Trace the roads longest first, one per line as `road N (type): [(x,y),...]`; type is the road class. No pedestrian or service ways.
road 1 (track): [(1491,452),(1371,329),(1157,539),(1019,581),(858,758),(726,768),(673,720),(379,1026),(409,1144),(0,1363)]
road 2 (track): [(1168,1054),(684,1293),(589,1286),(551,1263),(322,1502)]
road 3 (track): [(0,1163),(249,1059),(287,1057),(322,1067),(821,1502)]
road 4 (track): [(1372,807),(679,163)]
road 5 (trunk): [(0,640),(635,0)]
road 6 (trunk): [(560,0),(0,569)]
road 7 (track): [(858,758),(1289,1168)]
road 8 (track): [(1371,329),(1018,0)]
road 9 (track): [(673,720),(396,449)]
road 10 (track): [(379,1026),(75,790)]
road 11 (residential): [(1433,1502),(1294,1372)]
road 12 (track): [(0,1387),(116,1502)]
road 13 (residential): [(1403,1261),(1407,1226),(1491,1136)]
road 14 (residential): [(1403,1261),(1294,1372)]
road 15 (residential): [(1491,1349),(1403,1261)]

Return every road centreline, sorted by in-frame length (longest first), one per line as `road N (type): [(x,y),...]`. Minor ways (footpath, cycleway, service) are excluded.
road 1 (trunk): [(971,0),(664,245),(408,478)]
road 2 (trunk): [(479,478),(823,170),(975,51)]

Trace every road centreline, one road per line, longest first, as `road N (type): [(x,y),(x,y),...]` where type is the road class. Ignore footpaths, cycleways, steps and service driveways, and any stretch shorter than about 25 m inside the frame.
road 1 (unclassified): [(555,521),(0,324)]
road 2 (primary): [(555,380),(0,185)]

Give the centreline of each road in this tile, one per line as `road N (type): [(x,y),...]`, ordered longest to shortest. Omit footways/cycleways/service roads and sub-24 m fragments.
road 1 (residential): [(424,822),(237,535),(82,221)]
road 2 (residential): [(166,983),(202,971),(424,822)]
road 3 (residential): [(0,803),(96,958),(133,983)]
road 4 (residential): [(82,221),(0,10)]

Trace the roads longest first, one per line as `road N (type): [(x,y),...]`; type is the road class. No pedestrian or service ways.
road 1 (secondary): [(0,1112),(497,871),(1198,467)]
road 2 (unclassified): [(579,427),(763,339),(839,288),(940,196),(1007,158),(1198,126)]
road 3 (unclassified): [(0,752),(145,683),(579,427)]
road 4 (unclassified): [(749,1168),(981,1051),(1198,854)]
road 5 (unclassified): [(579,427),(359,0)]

__Problem__. Every record above is to be copied exactly.

__Exercise response__.
Trace the roads longest first, one per line as `road N (type): [(x,y),...]`; type is the road class. No pedestrian or service ways.
road 1 (track): [(1491,452),(1371,329),(1157,539),(1019,581),(858,758),(726,768),(673,720),(379,1026),(409,1144),(0,1363)]
road 2 (track): [(1168,1054),(684,1293),(589,1286),(551,1263),(322,1502)]
road 3 (track): [(0,1163),(249,1059),(287,1057),(322,1067),(821,1502)]
road 4 (track): [(1372,807),(679,163)]
road 5 (trunk): [(0,640),(635,0)]
road 6 (trunk): [(560,0),(0,569)]
road 7 (track): [(858,758),(1289,1168)]
road 8 (track): [(1371,329),(1018,0)]
road 9 (track): [(673,720),(396,449)]
road 10 (track): [(379,1026),(75,790)]
road 11 (residential): [(1433,1502),(1294,1372)]
road 12 (track): [(0,1387),(116,1502)]
road 13 (residential): [(1403,1261),(1407,1226),(1491,1136)]
road 14 (residential): [(1403,1261),(1294,1372)]
road 15 (residential): [(1491,1349),(1403,1261)]

Return every road centreline, sorted by in-frame length (longest first), one per line as `road N (type): [(x,y),...]`. Minor ways (footpath, cycleway, service) are excluded.
road 1 (trunk): [(971,0),(664,245),(408,478)]
road 2 (trunk): [(479,478),(823,170),(975,51)]

Trace every road centreline, one road per line, longest first, as `road N (type): [(x,y),(x,y),...]` where type is the road class. Ignore footpaths, cycleways, steps and service driveways, and any stretch shorter than about 25 m inside the frame.
road 1 (unclassified): [(555,521),(0,324)]
road 2 (primary): [(555,380),(0,185)]

Give the centreline of each road in this tile, one per line as `road N (type): [(x,y),...]`, ordered longest to shortest. Omit footways/cycleways/service roads and sub-24 m fragments.
road 1 (residential): [(424,822),(237,535),(82,221)]
road 2 (residential): [(166,983),(202,971),(424,822)]
road 3 (residential): [(0,803),(96,958),(133,983)]
road 4 (residential): [(82,221),(0,10)]

Trace the roads longest first, one per line as `road N (type): [(x,y),...]`; type is the road class. No pedestrian or service ways.
road 1 (secondary): [(0,1112),(497,871),(1198,467)]
road 2 (unclassified): [(579,427),(763,339),(839,288),(940,196),(1007,158),(1198,126)]
road 3 (unclassified): [(0,752),(145,683),(579,427)]
road 4 (unclassified): [(749,1168),(981,1051),(1198,854)]
road 5 (unclassified): [(579,427),(359,0)]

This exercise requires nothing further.